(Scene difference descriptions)
***
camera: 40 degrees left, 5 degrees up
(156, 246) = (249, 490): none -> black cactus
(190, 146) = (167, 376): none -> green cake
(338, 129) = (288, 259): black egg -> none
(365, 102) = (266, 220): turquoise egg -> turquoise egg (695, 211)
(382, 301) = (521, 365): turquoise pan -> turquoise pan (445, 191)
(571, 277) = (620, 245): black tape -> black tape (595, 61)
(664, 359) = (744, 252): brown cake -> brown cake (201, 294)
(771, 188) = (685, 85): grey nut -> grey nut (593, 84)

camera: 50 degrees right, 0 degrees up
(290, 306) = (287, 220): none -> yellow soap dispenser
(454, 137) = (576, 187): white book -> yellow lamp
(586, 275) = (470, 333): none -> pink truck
***
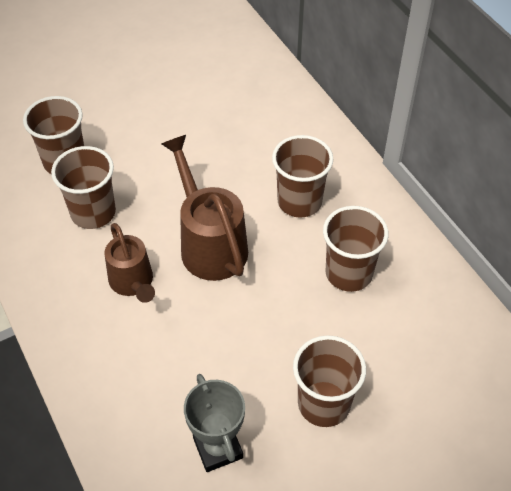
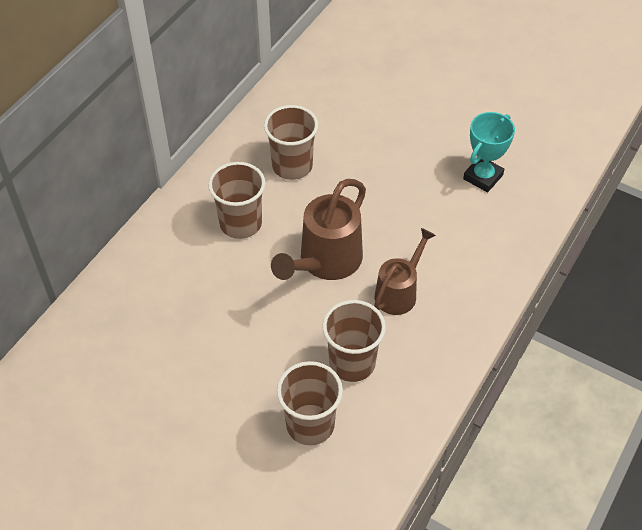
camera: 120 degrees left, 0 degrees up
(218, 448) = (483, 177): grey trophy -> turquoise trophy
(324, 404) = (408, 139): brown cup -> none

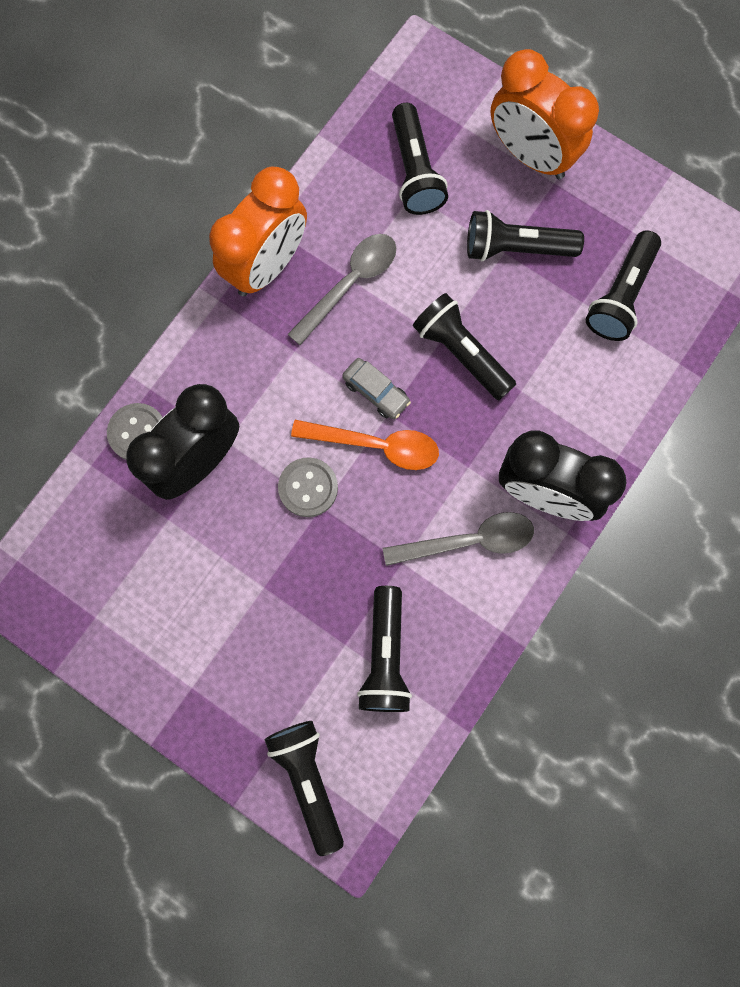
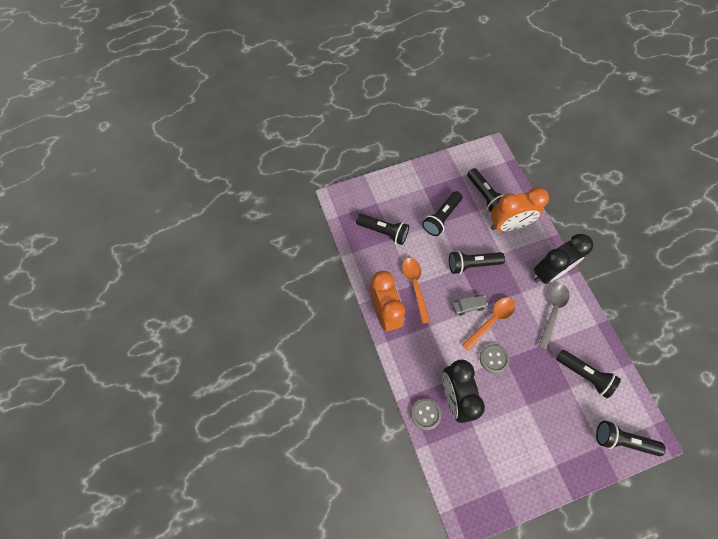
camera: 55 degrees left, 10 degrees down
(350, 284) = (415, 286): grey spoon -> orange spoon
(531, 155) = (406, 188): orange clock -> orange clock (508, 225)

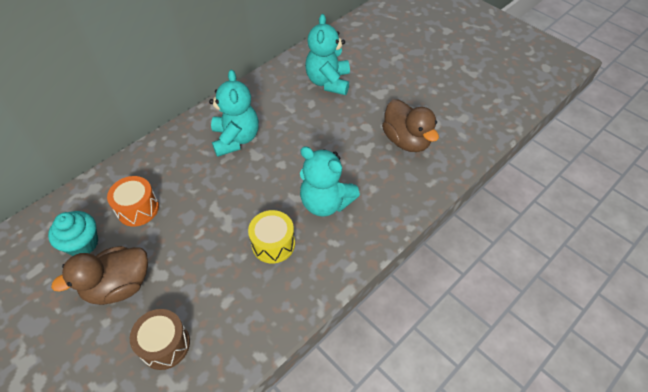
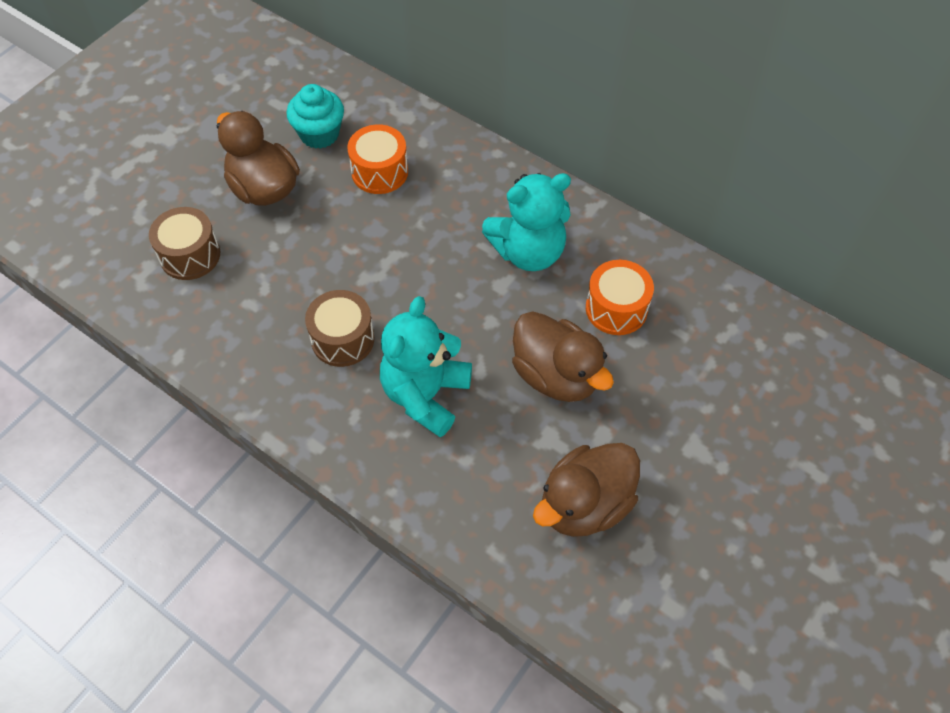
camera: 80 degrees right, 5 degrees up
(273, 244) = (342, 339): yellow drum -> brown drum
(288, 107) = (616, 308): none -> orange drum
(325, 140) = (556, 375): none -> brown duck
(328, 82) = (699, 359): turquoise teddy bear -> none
***
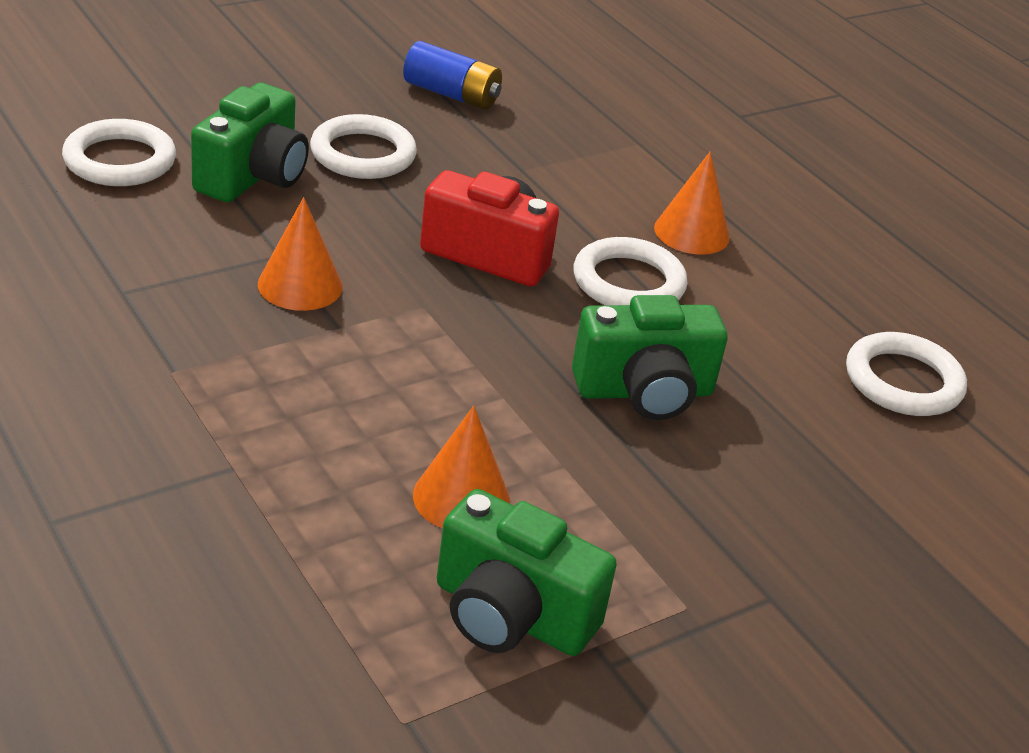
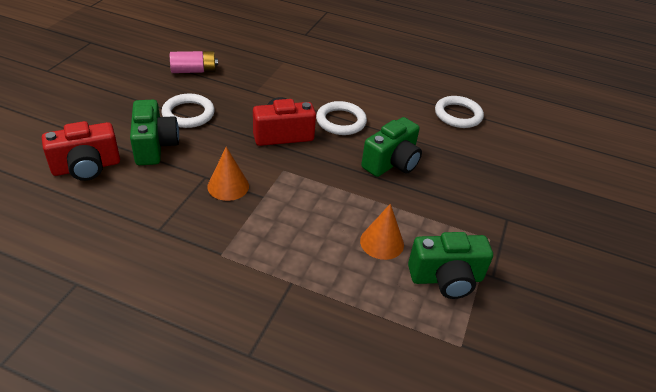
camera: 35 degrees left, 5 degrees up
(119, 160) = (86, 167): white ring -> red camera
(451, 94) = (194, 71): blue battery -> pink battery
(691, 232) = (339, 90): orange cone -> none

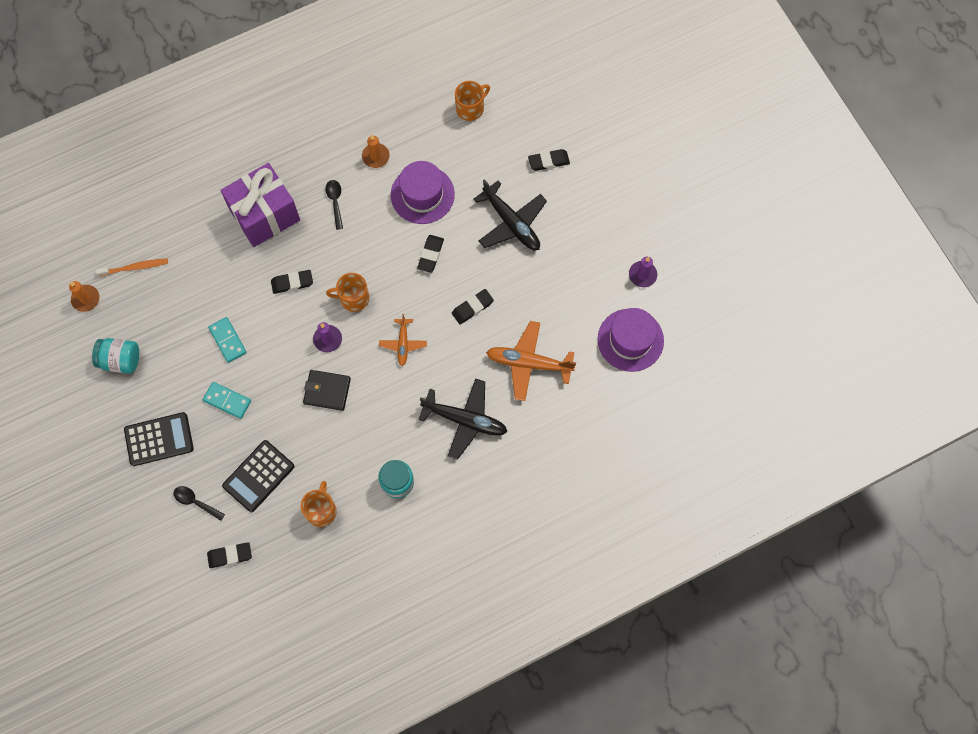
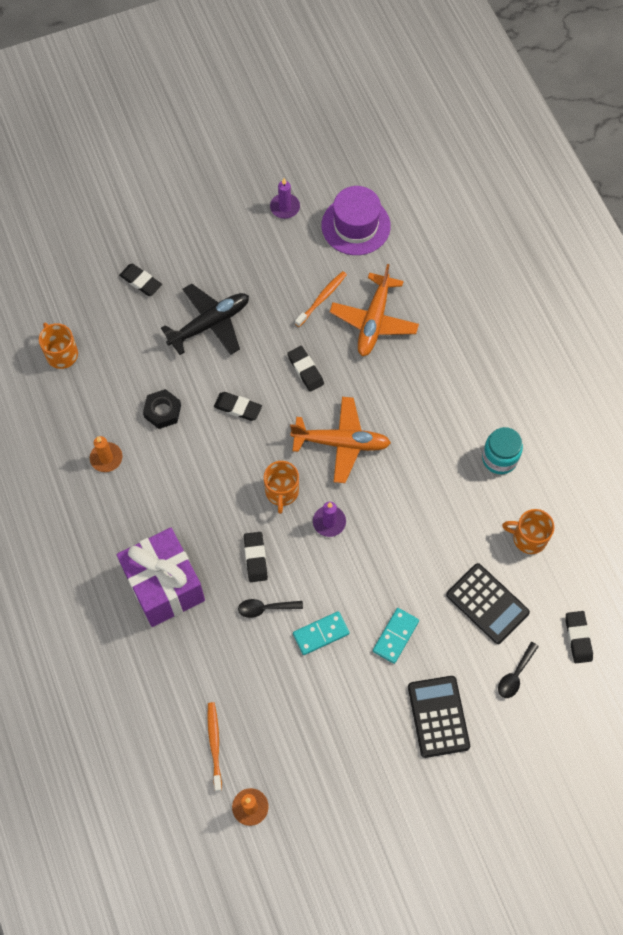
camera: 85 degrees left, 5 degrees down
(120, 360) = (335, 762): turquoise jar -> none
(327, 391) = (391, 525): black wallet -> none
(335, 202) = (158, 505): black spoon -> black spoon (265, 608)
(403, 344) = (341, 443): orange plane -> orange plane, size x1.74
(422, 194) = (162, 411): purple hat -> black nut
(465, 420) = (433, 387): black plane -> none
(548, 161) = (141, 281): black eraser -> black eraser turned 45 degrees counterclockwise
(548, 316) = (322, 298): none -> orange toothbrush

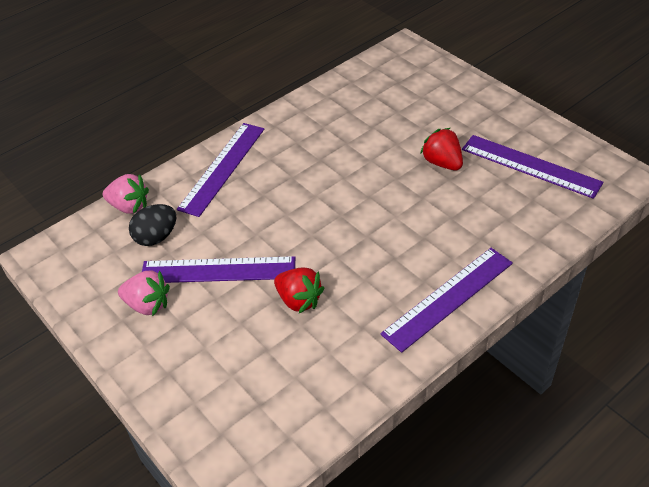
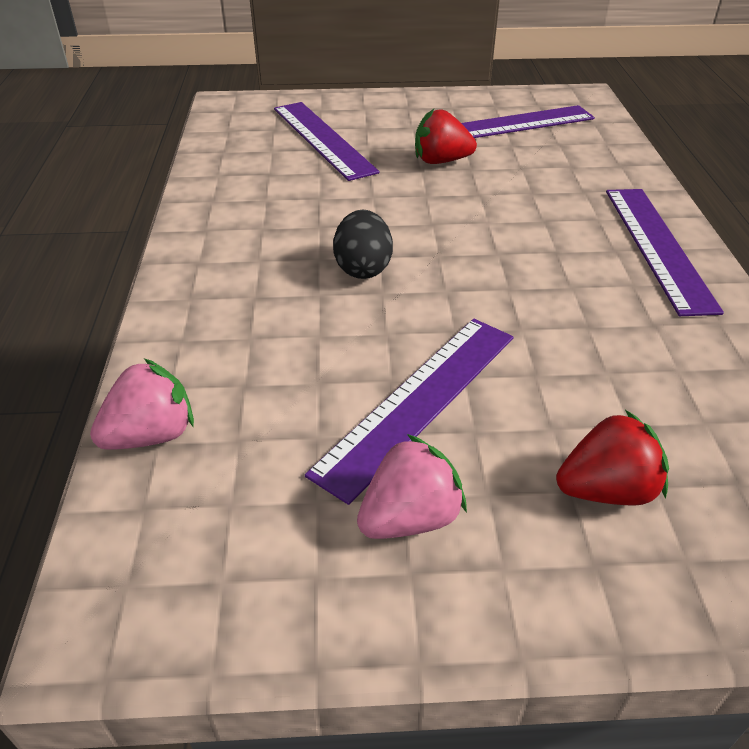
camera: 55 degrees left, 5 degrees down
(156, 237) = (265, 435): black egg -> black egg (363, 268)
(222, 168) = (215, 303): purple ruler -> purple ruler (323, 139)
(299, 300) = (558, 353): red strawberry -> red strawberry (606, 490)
***
What to produce |
A clean copy is needed of the lines above from the one with "(465, 420) = (433, 387): black plane -> none" up to and including the one with "(299, 300) = (558, 353): red". Please set it down exactly, with no pictures.

Written response |
(465, 420) = (433, 387): black plane -> none
(548, 161) = (141, 281): black eraser -> black eraser turned 45 degrees counterclockwise
(548, 316) = (322, 298): none -> orange toothbrush

camera: 55 degrees left, 5 degrees down
(156, 237) = (265, 435): black egg -> black egg (363, 268)
(222, 168) = (215, 303): purple ruler -> purple ruler (323, 139)
(299, 300) = (558, 353): red strawberry -> red strawberry (606, 490)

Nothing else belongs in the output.